* [What you are asked to do]:
Given the entries below, would you transcribe exactly the lines starting at the one with "D1: none -> LED white (A SPK, K DGND)" and ending at the one with "U1 pin V+: DGND -> 5V", both kept, pictures omitted, nothing extra?
· · · · · · ·
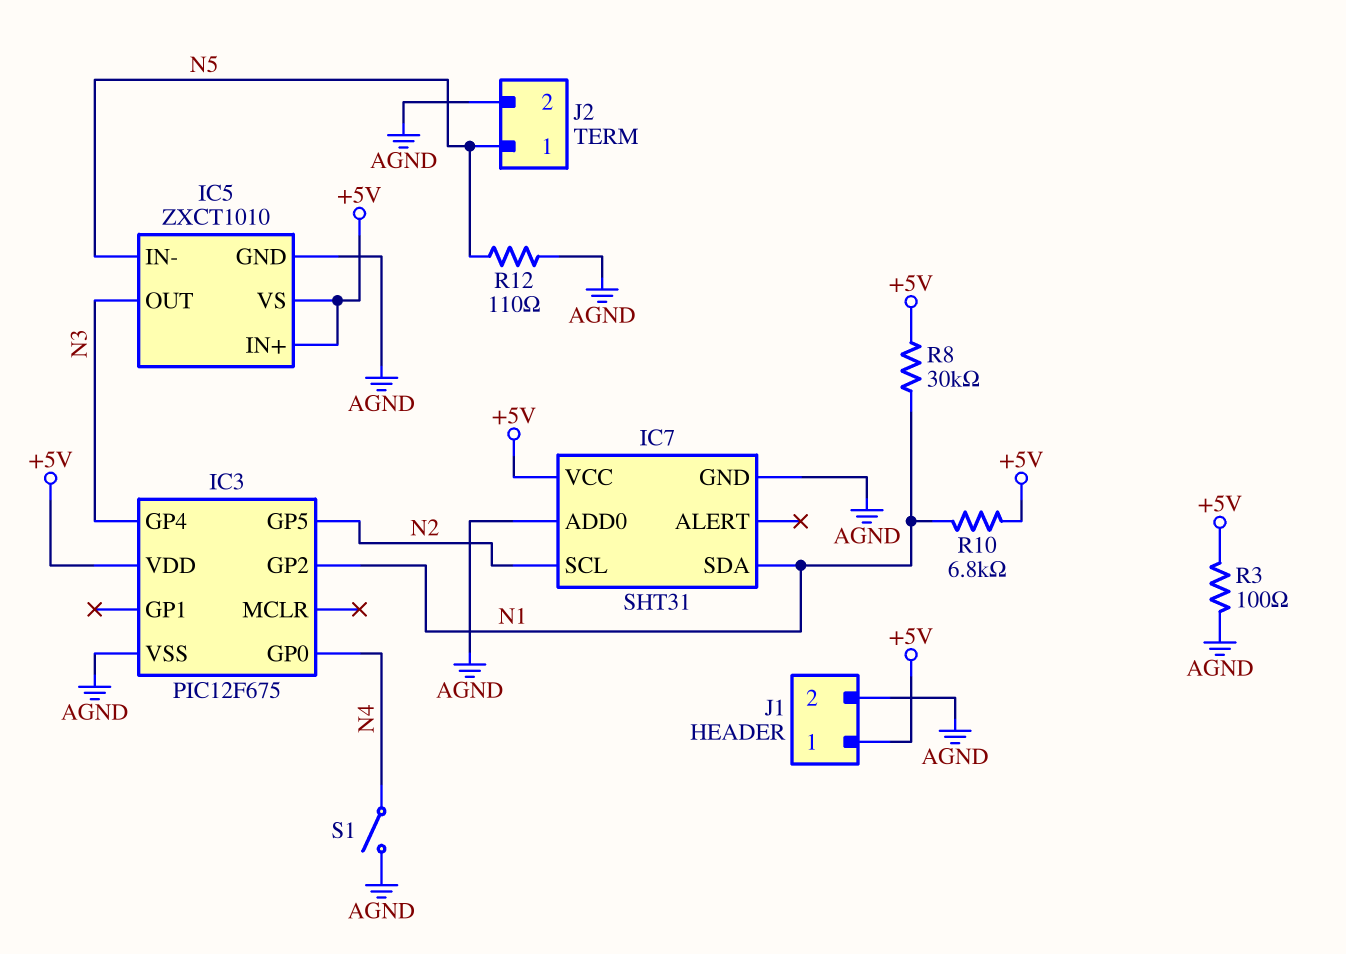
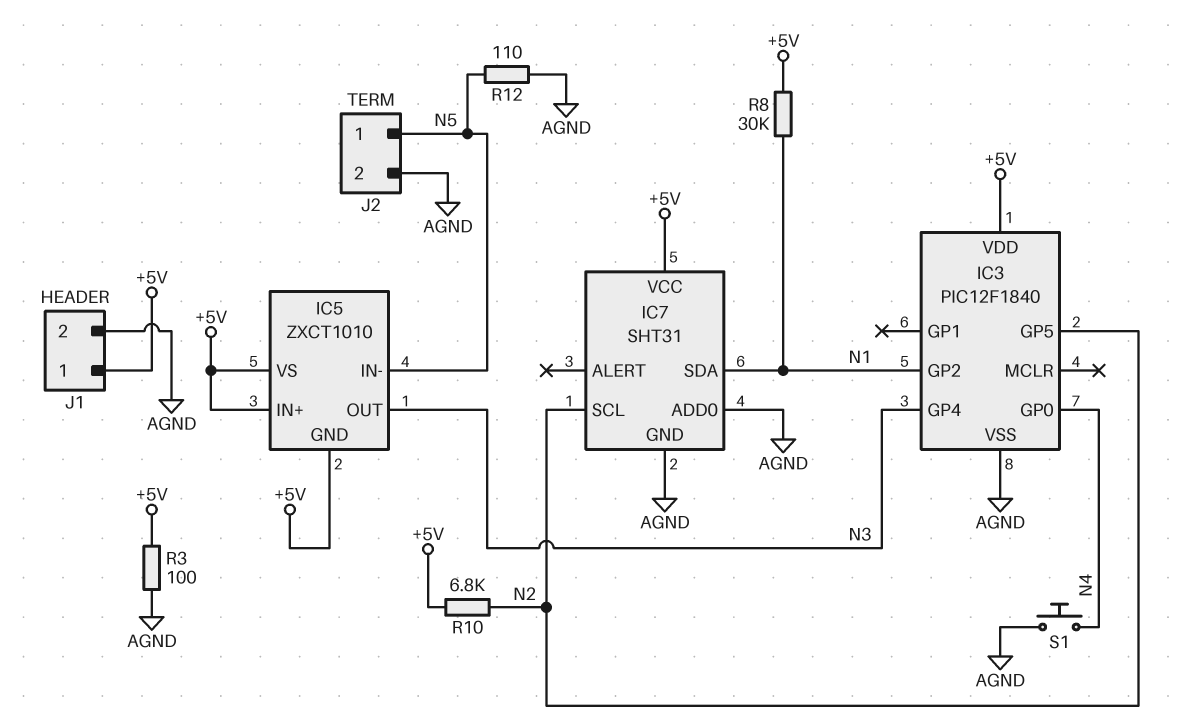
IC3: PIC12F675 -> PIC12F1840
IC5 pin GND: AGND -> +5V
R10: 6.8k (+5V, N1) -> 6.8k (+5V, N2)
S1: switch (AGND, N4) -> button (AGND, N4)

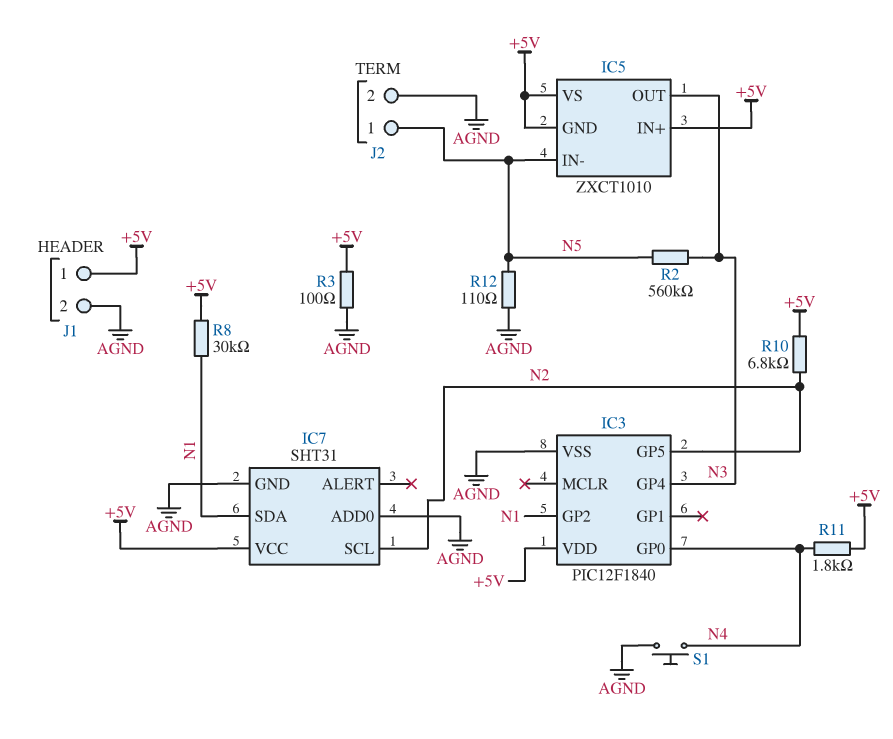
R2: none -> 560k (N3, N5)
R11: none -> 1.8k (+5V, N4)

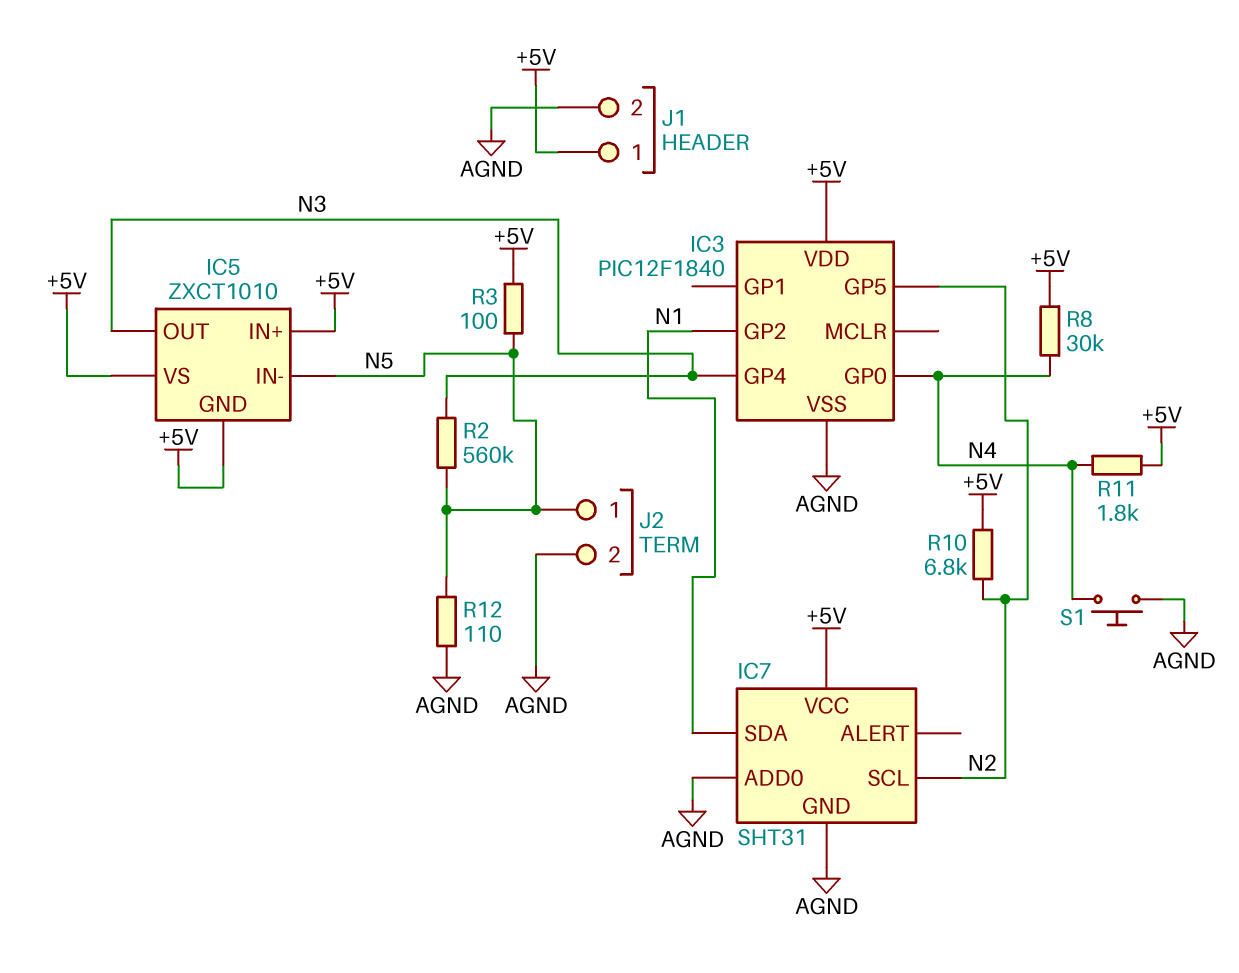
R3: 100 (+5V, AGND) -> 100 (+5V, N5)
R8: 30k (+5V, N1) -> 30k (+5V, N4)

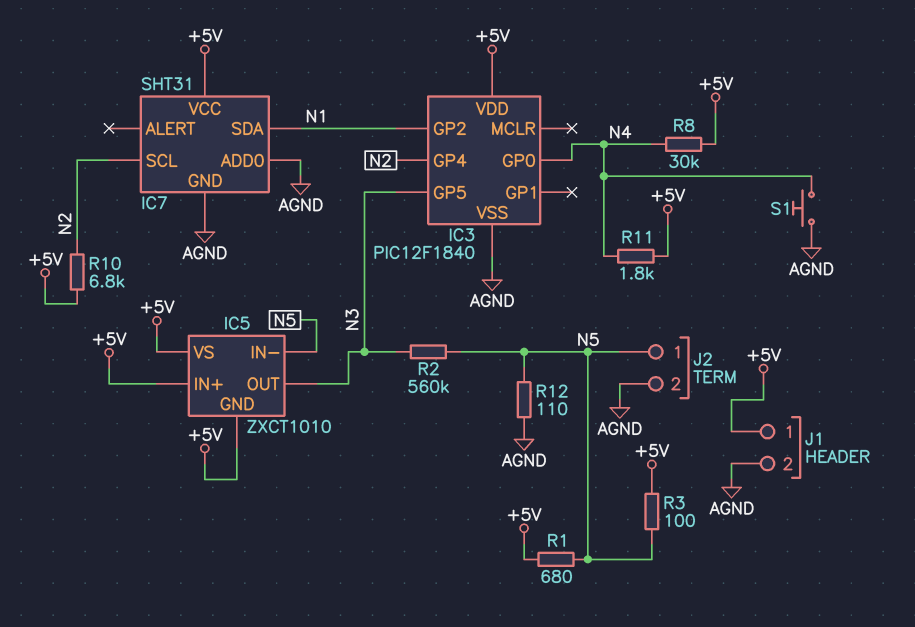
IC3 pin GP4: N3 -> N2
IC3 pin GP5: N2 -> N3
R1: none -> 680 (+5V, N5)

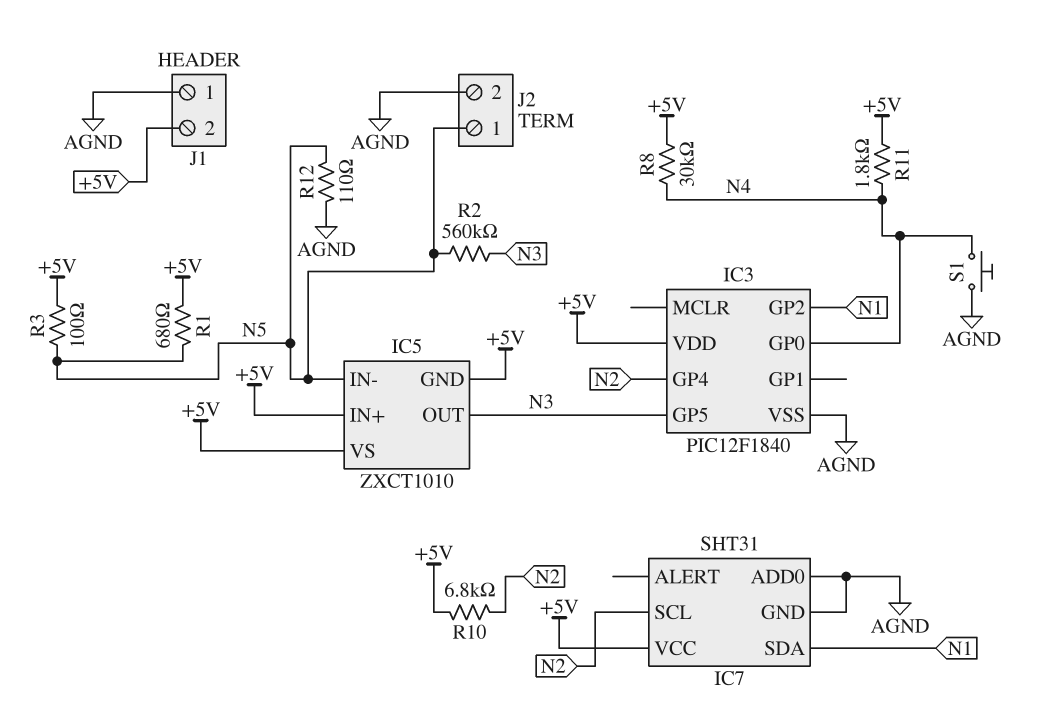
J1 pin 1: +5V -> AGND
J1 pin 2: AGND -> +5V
· · · · · · ·
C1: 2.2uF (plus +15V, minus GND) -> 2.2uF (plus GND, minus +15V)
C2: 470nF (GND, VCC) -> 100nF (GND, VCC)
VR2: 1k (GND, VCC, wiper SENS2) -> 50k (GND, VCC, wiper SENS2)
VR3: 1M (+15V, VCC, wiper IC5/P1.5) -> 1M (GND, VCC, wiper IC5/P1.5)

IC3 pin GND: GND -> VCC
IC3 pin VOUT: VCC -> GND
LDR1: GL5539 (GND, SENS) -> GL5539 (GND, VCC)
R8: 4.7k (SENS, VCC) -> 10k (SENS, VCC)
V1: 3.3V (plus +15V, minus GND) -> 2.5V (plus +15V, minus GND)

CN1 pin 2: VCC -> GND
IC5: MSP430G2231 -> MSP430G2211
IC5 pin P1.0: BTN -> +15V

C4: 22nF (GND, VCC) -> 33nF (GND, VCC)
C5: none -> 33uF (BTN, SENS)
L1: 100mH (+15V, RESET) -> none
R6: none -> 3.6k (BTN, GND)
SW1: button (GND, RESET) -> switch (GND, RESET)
· · · · · · ·
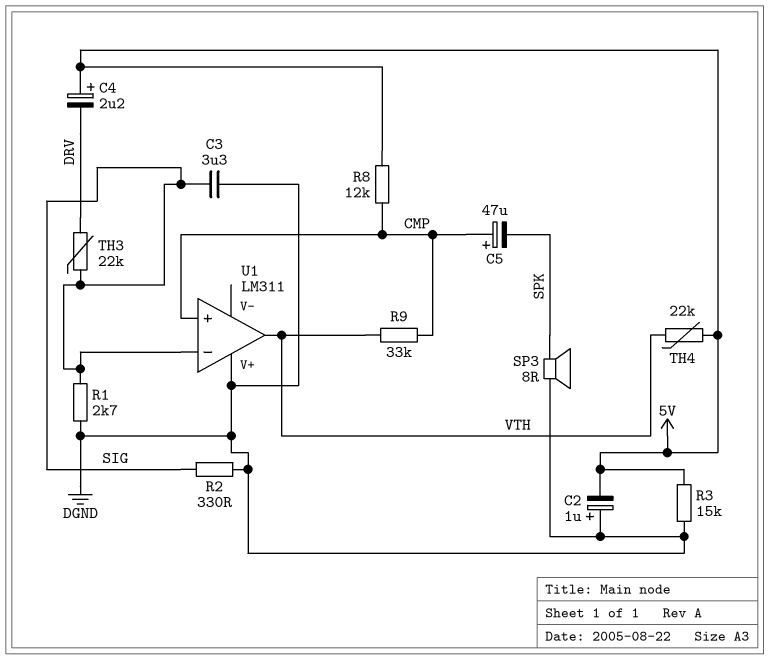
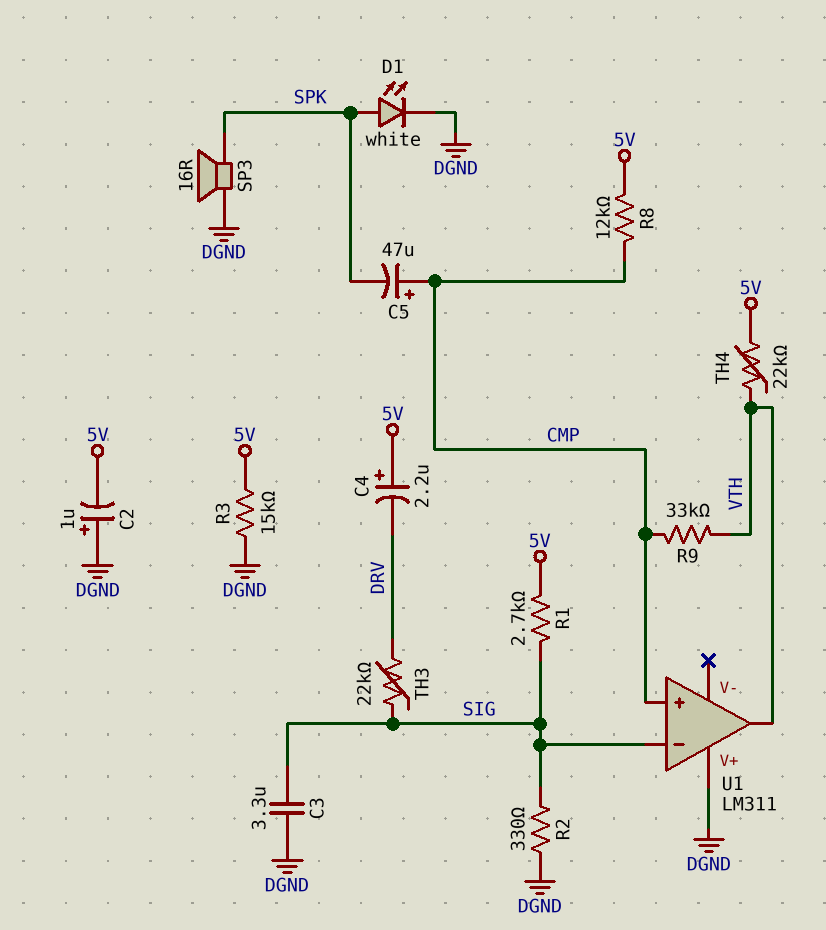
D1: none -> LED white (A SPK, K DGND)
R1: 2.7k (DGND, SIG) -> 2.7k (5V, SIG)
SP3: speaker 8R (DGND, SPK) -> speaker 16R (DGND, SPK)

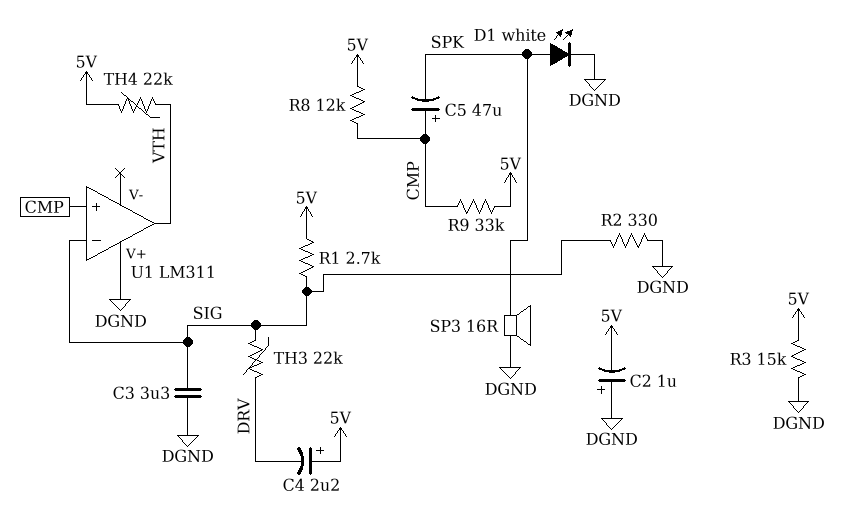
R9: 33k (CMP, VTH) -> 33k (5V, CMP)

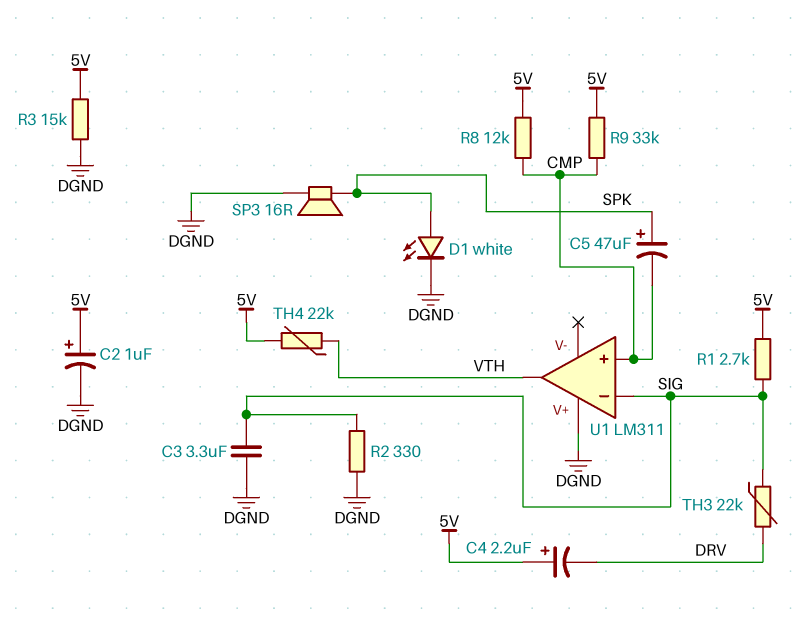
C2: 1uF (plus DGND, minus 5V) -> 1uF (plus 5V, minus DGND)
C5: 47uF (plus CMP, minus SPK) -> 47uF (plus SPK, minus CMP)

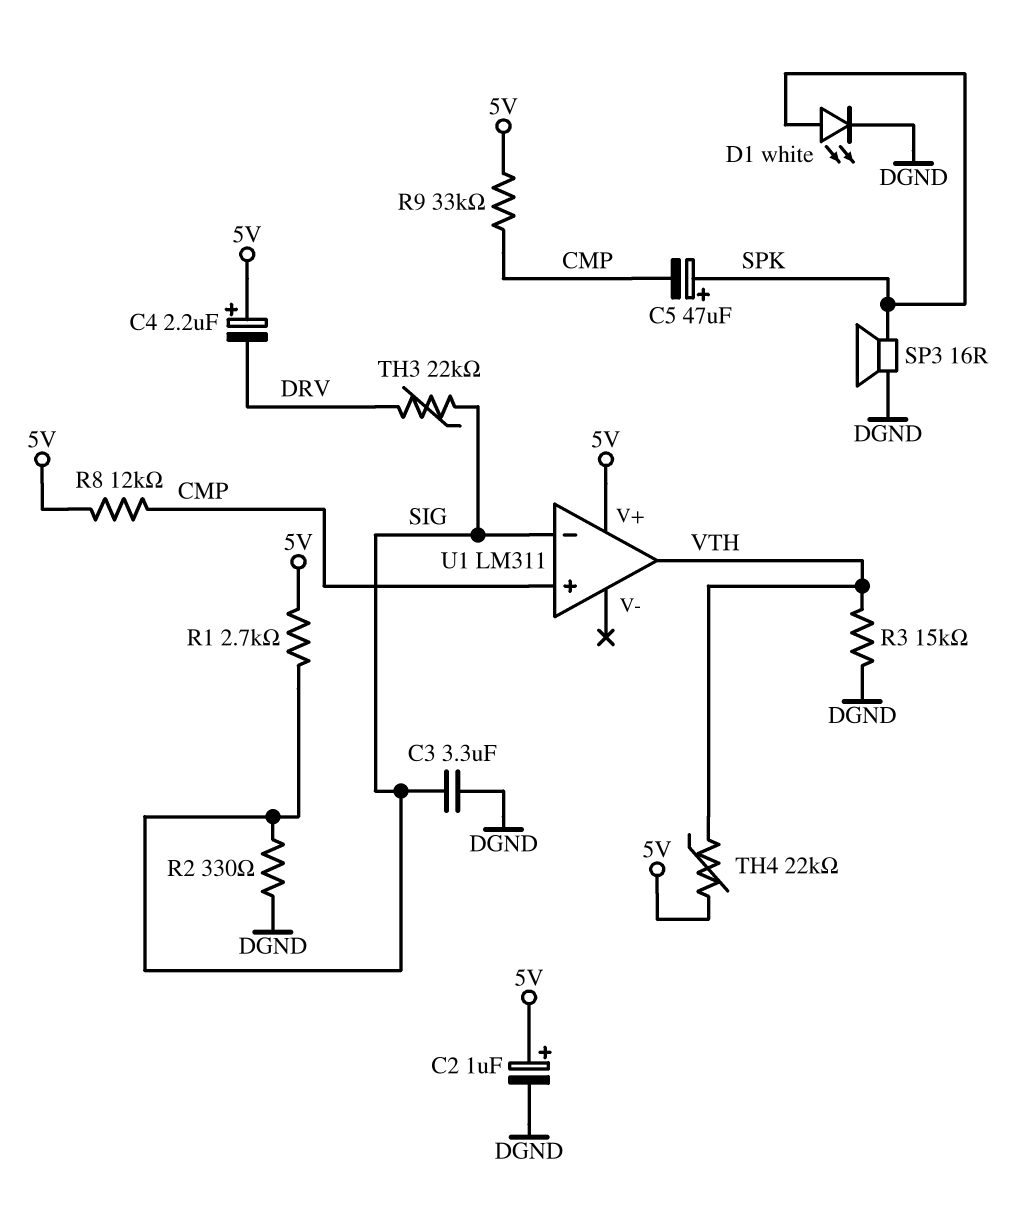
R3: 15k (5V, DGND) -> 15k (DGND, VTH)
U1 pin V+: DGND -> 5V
· · · · · · ·
* [Answer box]:
D1: none -> LED white (A SPK, K DGND)
R1: 2.7k (DGND, SIG) -> 2.7k (5V, SIG)
SP3: speaker 8R (DGND, SPK) -> speaker 16R (DGND, SPK)

R9: 33k (CMP, VTH) -> 33k (5V, CMP)

C2: 1uF (plus DGND, minus 5V) -> 1uF (plus 5V, minus DGND)
C5: 47uF (plus CMP, minus SPK) -> 47uF (plus SPK, minus CMP)

R3: 15k (5V, DGND) -> 15k (DGND, VTH)
U1 pin V+: DGND -> 5V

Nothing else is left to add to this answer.